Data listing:
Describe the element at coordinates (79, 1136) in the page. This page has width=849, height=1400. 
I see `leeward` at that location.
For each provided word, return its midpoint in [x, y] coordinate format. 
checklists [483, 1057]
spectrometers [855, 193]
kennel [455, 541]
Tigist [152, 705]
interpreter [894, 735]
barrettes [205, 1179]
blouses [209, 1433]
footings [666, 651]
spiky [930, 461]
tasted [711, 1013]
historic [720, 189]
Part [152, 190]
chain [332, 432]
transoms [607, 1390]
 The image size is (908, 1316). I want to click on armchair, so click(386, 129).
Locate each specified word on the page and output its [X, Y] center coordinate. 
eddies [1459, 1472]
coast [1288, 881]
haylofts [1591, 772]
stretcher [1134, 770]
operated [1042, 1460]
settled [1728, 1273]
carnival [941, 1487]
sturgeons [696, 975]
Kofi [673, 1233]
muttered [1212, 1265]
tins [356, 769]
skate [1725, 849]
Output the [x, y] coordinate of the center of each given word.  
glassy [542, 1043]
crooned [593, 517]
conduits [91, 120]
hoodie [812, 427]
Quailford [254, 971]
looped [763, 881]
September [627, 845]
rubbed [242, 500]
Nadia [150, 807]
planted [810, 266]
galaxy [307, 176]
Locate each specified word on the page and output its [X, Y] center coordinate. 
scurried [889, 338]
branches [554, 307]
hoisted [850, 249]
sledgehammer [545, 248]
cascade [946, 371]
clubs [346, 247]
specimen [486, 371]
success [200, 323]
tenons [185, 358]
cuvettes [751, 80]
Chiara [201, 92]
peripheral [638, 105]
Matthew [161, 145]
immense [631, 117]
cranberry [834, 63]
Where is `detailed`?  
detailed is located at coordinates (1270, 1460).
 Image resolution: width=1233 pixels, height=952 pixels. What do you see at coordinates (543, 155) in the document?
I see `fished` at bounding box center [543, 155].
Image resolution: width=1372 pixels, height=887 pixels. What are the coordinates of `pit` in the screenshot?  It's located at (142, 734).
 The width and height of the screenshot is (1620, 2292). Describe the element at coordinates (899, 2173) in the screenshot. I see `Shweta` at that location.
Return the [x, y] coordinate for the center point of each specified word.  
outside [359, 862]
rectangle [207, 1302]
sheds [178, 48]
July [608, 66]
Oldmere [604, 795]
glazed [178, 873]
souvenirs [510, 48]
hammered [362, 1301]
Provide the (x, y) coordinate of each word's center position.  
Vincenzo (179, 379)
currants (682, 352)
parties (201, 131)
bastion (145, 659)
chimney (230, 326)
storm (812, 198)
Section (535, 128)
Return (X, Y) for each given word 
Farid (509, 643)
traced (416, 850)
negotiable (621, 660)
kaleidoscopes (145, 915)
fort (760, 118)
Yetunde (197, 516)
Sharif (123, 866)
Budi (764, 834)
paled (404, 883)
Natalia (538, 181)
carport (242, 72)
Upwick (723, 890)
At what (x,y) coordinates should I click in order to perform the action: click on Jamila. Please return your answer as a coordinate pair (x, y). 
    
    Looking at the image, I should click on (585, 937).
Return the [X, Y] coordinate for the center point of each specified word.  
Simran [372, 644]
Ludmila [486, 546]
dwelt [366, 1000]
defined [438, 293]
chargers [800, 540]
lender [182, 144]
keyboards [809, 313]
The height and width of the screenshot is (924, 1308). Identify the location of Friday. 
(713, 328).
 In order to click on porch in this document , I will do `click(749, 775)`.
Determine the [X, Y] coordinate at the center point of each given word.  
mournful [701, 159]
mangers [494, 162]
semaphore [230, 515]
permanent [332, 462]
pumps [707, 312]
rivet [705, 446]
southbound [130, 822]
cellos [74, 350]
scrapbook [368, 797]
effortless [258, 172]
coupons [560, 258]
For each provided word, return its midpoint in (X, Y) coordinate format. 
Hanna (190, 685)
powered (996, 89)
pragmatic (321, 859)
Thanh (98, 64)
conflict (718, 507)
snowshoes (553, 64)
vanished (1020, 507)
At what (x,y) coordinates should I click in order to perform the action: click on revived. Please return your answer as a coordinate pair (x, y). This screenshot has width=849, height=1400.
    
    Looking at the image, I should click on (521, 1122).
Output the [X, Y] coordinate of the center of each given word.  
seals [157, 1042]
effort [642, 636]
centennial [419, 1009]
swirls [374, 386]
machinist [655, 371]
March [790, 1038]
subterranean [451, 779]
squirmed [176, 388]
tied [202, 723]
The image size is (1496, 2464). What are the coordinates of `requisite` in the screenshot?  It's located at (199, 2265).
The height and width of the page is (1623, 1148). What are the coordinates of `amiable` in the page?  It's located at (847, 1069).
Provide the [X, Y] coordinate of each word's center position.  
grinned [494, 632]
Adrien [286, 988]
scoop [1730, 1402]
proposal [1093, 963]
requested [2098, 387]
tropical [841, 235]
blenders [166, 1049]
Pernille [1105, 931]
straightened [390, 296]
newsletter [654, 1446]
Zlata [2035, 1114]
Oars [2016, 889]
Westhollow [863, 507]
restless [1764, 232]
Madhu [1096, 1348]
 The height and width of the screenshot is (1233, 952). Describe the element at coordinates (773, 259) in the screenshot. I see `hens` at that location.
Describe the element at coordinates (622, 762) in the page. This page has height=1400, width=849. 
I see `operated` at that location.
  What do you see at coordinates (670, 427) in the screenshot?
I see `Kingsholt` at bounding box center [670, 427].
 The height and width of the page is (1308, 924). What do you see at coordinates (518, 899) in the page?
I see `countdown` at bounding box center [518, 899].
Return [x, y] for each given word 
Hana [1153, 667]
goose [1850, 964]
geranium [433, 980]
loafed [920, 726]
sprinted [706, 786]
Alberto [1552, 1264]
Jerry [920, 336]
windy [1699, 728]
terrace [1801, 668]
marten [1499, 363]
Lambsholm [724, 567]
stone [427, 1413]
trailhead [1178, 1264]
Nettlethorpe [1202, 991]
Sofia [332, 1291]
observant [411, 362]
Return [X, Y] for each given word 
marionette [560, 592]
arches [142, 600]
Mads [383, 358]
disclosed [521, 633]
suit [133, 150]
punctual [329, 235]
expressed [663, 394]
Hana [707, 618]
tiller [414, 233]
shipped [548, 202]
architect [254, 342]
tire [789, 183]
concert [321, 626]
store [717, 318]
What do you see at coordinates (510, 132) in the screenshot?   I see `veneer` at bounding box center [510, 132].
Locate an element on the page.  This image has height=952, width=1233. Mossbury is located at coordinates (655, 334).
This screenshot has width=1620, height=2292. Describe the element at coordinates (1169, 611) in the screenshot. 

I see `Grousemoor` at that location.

> **The request**: Rewrite the entire listing above, changing every "specified word" to "listed word" and leaving all other text unchanged.

> **Solution to this problem**:
Describe the element at coordinates (79, 1136) in the page. This page has width=849, height=1400. 
I see `leeward` at that location.
For each provided word, return its midpoint in [x, y] coordinate format. 
checklists [483, 1057]
spectrometers [855, 193]
kennel [455, 541]
Tigist [152, 705]
interpreter [894, 735]
barrettes [205, 1179]
blouses [209, 1433]
footings [666, 651]
spiky [930, 461]
tasted [711, 1013]
historic [720, 189]
Part [152, 190]
chain [332, 432]
transoms [607, 1390]
 The image size is (908, 1316). I want to click on armchair, so click(386, 129).
Locate each listed word on the page and output its [X, Y] center coordinate. 
eddies [1459, 1472]
coast [1288, 881]
haylofts [1591, 772]
stretcher [1134, 770]
operated [1042, 1460]
settled [1728, 1273]
carnival [941, 1487]
sturgeons [696, 975]
Kofi [673, 1233]
muttered [1212, 1265]
tins [356, 769]
skate [1725, 849]
Output the [x, y] coordinate of the center of each given word.  
glassy [542, 1043]
crooned [593, 517]
conduits [91, 120]
hoodie [812, 427]
Quailford [254, 971]
looped [763, 881]
September [627, 845]
rubbed [242, 500]
Nadia [150, 807]
planted [810, 266]
galaxy [307, 176]
Locate each listed word on the page and output its [X, Y] center coordinate. 
scurried [889, 338]
branches [554, 307]
hoisted [850, 249]
sledgehammer [545, 248]
cascade [946, 371]
clubs [346, 247]
specimen [486, 371]
success [200, 323]
tenons [185, 358]
cuvettes [751, 80]
Chiara [201, 92]
peripheral [638, 105]
Matthew [161, 145]
immense [631, 117]
cranberry [834, 63]
Where is `detailed`?  
detailed is located at coordinates (1270, 1460).
 Image resolution: width=1233 pixels, height=952 pixels. What do you see at coordinates (543, 155) in the document?
I see `fished` at bounding box center [543, 155].
Image resolution: width=1372 pixels, height=887 pixels. What are the coordinates of `pit` in the screenshot?  It's located at (142, 734).
 The width and height of the screenshot is (1620, 2292). Describe the element at coordinates (899, 2173) in the screenshot. I see `Shweta` at that location.
Return the [x, y] coordinate for the center point of each listed word.  
outside [359, 862]
rectangle [207, 1302]
sheds [178, 48]
July [608, 66]
Oldmere [604, 795]
glazed [178, 873]
souvenirs [510, 48]
hammered [362, 1301]
Provide the (x, y) coordinate of each word's center position.  
Vincenzo (179, 379)
currants (682, 352)
parties (201, 131)
bastion (145, 659)
chimney (230, 326)
storm (812, 198)
Section (535, 128)
Return (X, Y) for each given word 
Farid (509, 643)
traced (416, 850)
negotiable (621, 660)
kaleidoscopes (145, 915)
fort (760, 118)
Yetunde (197, 516)
Sharif (123, 866)
Budi (764, 834)
paled (404, 883)
Natalia (538, 181)
carport (242, 72)
Upwick (723, 890)
At what (x,y) coordinates should I click in order to perform the action: click on Jamila. Please return your answer as a coordinate pair (x, y). 
    
    Looking at the image, I should click on (585, 937).
Return the [X, Y] coordinate for the center point of each listed word.  
Simran [372, 644]
Ludmila [486, 546]
dwelt [366, 1000]
defined [438, 293]
chargers [800, 540]
lender [182, 144]
keyboards [809, 313]
The height and width of the screenshot is (924, 1308). Identify the location of Friday. 
(713, 328).
 In order to click on porch in this document , I will do `click(749, 775)`.
Determine the [X, Y] coordinate at the center point of each given word.  
mournful [701, 159]
mangers [494, 162]
semaphore [230, 515]
permanent [332, 462]
pumps [707, 312]
rivet [705, 446]
southbound [130, 822]
cellos [74, 350]
scrapbook [368, 797]
effortless [258, 172]
coupons [560, 258]
For each provided word, return its midpoint in (X, Y) coordinate format. 
Hanna (190, 685)
powered (996, 89)
pragmatic (321, 859)
Thanh (98, 64)
conflict (718, 507)
snowshoes (553, 64)
vanished (1020, 507)
At what (x,y) coordinates should I click in order to perform the action: click on revived. Please return your answer as a coordinate pair (x, y). This screenshot has width=849, height=1400.
    
    Looking at the image, I should click on (521, 1122).
Output the [X, Y] coordinate of the center of each given word.  
seals [157, 1042]
effort [642, 636]
centennial [419, 1009]
swirls [374, 386]
machinist [655, 371]
March [790, 1038]
subterranean [451, 779]
squirmed [176, 388]
tied [202, 723]
The image size is (1496, 2464). What are the coordinates of `requisite` in the screenshot?  It's located at (199, 2265).
The height and width of the page is (1623, 1148). What are the coordinates of `amiable` in the page?  It's located at (847, 1069).
Provide the [X, Y] coordinate of each word's center position.  
grinned [494, 632]
Adrien [286, 988]
scoop [1730, 1402]
proposal [1093, 963]
requested [2098, 387]
tropical [841, 235]
blenders [166, 1049]
Pernille [1105, 931]
straightened [390, 296]
newsletter [654, 1446]
Zlata [2035, 1114]
Oars [2016, 889]
Westhollow [863, 507]
restless [1764, 232]
Madhu [1096, 1348]
 The height and width of the screenshot is (1233, 952). Describe the element at coordinates (773, 259) in the screenshot. I see `hens` at that location.
Describe the element at coordinates (622, 762) in the page. This page has height=1400, width=849. 
I see `operated` at that location.
  What do you see at coordinates (670, 427) in the screenshot?
I see `Kingsholt` at bounding box center [670, 427].
 The height and width of the page is (1308, 924). What do you see at coordinates (518, 899) in the page?
I see `countdown` at bounding box center [518, 899].
Return [x, y] for each given word 
Hana [1153, 667]
goose [1850, 964]
geranium [433, 980]
loafed [920, 726]
sprinted [706, 786]
Alberto [1552, 1264]
Jerry [920, 336]
windy [1699, 728]
terrace [1801, 668]
marten [1499, 363]
Lambsholm [724, 567]
stone [427, 1413]
trailhead [1178, 1264]
Nettlethorpe [1202, 991]
Sofia [332, 1291]
observant [411, 362]
Return [X, Y] for each given word 
marionette [560, 592]
arches [142, 600]
Mads [383, 358]
disclosed [521, 633]
suit [133, 150]
punctual [329, 235]
expressed [663, 394]
Hana [707, 618]
tiller [414, 233]
shipped [548, 202]
architect [254, 342]
tire [789, 183]
concert [321, 626]
store [717, 318]
What do you see at coordinates (510, 132) in the screenshot?   I see `veneer` at bounding box center [510, 132].
Locate an element on the page.  This image has height=952, width=1233. Mossbury is located at coordinates (655, 334).
This screenshot has width=1620, height=2292. Describe the element at coordinates (1169, 611) in the screenshot. 

I see `Grousemoor` at that location.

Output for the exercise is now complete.